Instructions for the task:
Copy each line of the material beneath that holds the word "degrees".

Record set:
--- --- ---
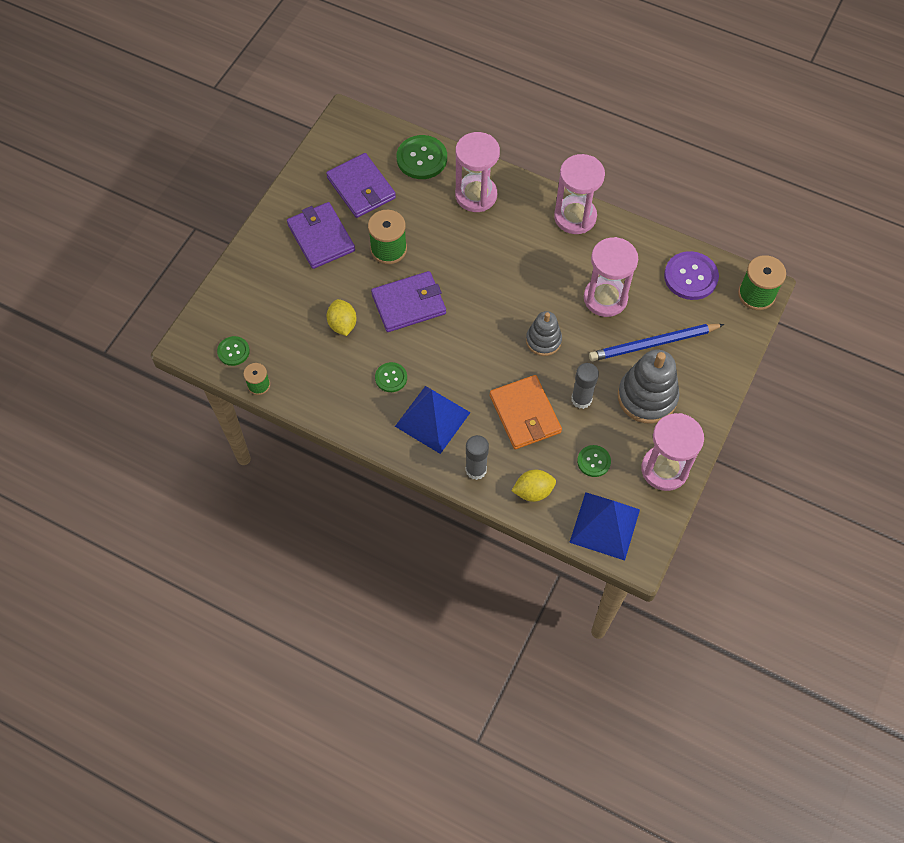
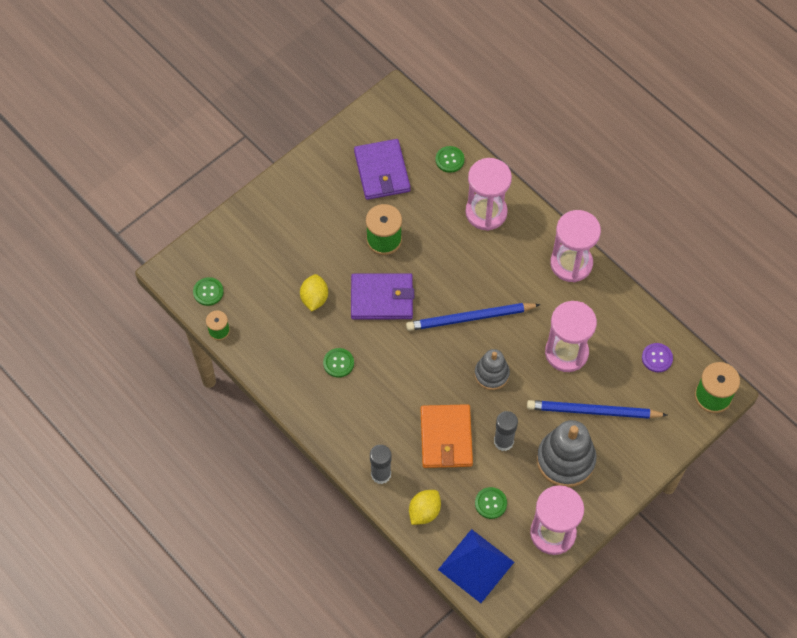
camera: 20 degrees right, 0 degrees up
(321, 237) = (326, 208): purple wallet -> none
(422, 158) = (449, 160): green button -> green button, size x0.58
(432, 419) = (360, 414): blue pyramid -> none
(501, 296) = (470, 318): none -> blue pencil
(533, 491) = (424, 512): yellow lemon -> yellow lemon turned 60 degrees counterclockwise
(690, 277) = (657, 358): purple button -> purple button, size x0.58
--- --- ---
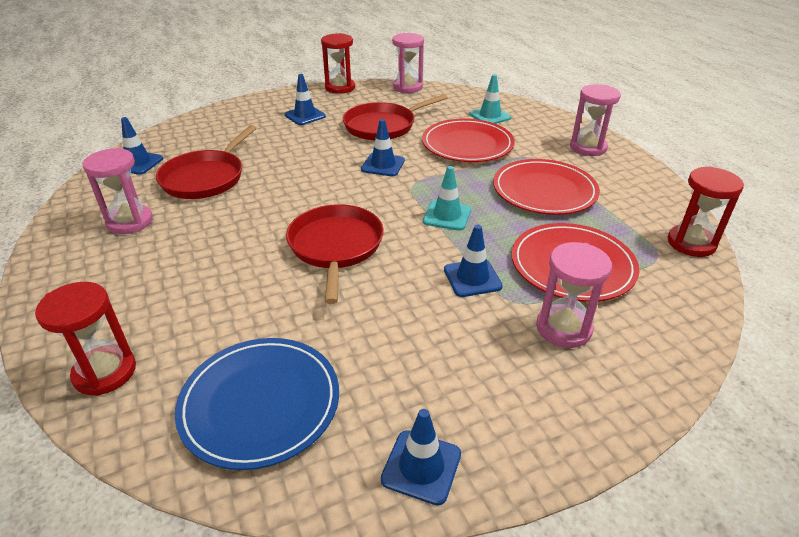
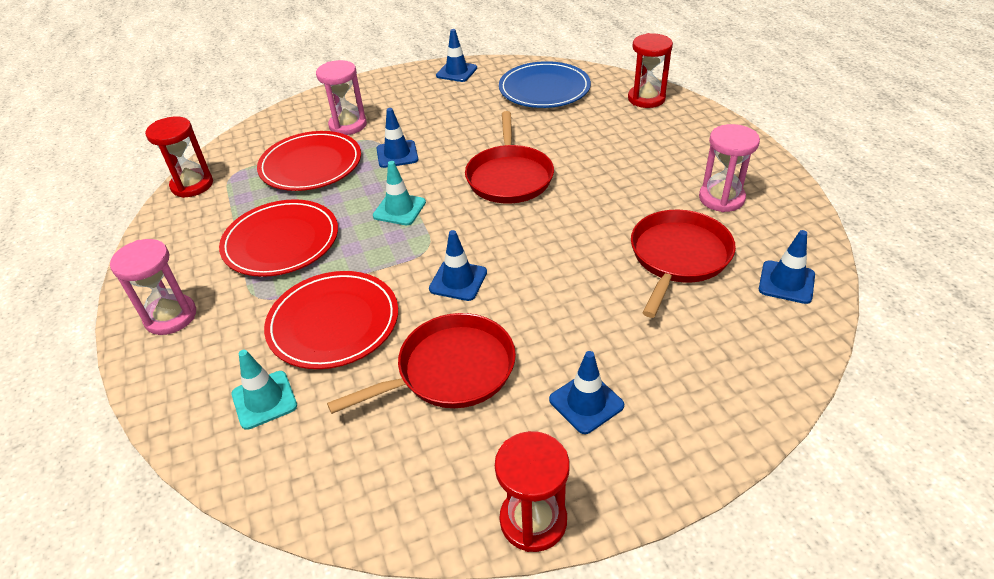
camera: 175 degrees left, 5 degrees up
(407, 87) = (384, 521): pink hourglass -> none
--- --- ---
Task output:
camera: 20 degrees right, 0 degrees up
(533, 491) = (424, 512): yellow lemon -> yellow lemon turned 60 degrees counterclockwise
camera: 175 degrees left, 5 degrees up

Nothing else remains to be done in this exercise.